» What is being asked: For this listing, the lines between the one holding "T1: NPN (B N015, C" and the one holding "IC1 pin GP0: N_7 -> N_4", inclusive, must be set down exactly.

» Task material:

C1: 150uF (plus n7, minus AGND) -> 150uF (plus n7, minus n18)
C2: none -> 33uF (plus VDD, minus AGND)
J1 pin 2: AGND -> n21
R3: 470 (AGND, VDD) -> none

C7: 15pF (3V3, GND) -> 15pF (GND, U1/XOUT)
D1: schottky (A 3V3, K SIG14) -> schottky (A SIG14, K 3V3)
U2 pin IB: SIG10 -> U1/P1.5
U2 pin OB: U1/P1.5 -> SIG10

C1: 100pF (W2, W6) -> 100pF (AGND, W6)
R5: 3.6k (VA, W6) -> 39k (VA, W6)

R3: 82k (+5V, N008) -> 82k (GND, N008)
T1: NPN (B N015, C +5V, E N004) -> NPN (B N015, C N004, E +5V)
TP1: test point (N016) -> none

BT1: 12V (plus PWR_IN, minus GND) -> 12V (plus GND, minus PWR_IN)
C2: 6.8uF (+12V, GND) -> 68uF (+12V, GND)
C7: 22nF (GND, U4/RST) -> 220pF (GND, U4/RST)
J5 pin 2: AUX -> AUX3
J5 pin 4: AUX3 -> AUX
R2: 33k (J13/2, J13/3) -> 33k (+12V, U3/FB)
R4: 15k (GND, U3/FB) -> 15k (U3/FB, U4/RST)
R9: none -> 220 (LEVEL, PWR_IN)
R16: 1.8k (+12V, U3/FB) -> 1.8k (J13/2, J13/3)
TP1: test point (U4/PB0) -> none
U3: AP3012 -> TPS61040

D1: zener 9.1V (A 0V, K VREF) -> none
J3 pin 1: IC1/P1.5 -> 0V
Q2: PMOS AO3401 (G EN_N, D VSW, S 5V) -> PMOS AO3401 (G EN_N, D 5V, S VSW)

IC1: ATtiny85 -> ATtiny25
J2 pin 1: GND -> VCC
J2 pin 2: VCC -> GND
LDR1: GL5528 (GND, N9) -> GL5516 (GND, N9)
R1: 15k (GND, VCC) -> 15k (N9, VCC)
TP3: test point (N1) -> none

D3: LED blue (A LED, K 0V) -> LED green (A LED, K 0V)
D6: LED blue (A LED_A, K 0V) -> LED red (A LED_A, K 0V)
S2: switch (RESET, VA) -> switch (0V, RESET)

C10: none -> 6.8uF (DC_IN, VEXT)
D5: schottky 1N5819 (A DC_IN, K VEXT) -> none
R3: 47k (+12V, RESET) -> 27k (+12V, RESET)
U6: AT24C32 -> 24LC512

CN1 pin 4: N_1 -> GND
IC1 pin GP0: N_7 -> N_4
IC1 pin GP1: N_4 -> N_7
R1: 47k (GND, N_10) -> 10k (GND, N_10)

» Reply:
T1: NPN (B N015, C +5V, E N004) -> NPN (B N015, C N004, E +5V)
TP1: test point (N016) -> none

BT1: 12V (plus PWR_IN, minus GND) -> 12V (plus GND, minus PWR_IN)
C2: 6.8uF (+12V, GND) -> 68uF (+12V, GND)
C7: 22nF (GND, U4/RST) -> 220pF (GND, U4/RST)
J5 pin 2: AUX -> AUX3
J5 pin 4: AUX3 -> AUX
R2: 33k (J13/2, J13/3) -> 33k (+12V, U3/FB)
R4: 15k (GND, U3/FB) -> 15k (U3/FB, U4/RST)
R9: none -> 220 (LEVEL, PWR_IN)
R16: 1.8k (+12V, U3/FB) -> 1.8k (J13/2, J13/3)
TP1: test point (U4/PB0) -> none
U3: AP3012 -> TPS61040

D1: zener 9.1V (A 0V, K VREF) -> none
J3 pin 1: IC1/P1.5 -> 0V
Q2: PMOS AO3401 (G EN_N, D VSW, S 5V) -> PMOS AO3401 (G EN_N, D 5V, S VSW)

IC1: ATtiny85 -> ATtiny25
J2 pin 1: GND -> VCC
J2 pin 2: VCC -> GND
LDR1: GL5528 (GND, N9) -> GL5516 (GND, N9)
R1: 15k (GND, VCC) -> 15k (N9, VCC)
TP3: test point (N1) -> none

D3: LED blue (A LED, K 0V) -> LED green (A LED, K 0V)
D6: LED blue (A LED_A, K 0V) -> LED red (A LED_A, K 0V)
S2: switch (RESET, VA) -> switch (0V, RESET)

C10: none -> 6.8uF (DC_IN, VEXT)
D5: schottky 1N5819 (A DC_IN, K VEXT) -> none
R3: 47k (+12V, RESET) -> 27k (+12V, RESET)
U6: AT24C32 -> 24LC512

CN1 pin 4: N_1 -> GND
IC1 pin GP0: N_7 -> N_4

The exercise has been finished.